[Data records]

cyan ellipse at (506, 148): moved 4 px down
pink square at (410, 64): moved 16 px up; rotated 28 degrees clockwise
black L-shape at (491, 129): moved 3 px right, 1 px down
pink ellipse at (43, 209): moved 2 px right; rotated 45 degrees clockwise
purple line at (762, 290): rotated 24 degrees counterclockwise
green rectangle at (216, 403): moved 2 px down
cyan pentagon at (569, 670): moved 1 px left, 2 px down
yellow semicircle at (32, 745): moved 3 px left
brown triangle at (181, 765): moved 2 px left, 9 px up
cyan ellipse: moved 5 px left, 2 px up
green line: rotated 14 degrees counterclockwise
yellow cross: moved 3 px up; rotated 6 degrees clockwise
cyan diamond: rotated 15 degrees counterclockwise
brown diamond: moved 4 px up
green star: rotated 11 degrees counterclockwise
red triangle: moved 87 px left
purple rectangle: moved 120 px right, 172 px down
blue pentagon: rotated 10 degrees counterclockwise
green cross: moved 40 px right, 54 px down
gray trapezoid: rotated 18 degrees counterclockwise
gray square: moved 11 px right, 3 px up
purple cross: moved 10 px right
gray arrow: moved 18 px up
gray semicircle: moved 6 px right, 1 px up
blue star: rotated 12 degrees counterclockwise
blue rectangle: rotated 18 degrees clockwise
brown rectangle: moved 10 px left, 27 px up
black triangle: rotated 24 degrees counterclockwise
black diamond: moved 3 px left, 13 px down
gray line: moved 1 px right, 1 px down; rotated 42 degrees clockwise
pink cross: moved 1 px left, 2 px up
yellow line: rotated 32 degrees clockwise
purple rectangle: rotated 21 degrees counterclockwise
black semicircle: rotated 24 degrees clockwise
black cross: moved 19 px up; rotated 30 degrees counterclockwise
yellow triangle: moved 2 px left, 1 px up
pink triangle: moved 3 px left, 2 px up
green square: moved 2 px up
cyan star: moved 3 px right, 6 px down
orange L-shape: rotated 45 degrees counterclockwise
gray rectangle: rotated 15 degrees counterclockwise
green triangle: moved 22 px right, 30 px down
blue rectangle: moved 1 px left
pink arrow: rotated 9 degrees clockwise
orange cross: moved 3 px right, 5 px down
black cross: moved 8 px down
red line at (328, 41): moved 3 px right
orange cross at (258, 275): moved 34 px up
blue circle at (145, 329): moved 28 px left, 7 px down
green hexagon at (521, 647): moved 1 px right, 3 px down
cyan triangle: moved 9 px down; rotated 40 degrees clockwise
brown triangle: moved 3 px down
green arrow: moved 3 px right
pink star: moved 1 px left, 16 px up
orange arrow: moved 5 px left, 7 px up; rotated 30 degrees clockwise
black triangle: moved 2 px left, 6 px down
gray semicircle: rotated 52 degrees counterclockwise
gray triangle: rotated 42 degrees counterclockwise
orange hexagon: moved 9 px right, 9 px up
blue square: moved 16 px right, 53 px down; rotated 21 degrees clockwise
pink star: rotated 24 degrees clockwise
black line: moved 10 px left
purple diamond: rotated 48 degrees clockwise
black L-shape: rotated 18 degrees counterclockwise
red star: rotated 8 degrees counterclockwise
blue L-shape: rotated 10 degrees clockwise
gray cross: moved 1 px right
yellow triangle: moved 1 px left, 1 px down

[/Data records]

**Problem description:** In the listing above, find each line with "square" and copy it.

**Response for this exercise:**
pink square at (410, 64): moved 16 px up; rotated 28 degrees clockwise
gray square: moved 11 px right, 3 px up
green square: moved 2 px up
blue square: moved 16 px right, 53 px down; rotated 21 degrees clockwise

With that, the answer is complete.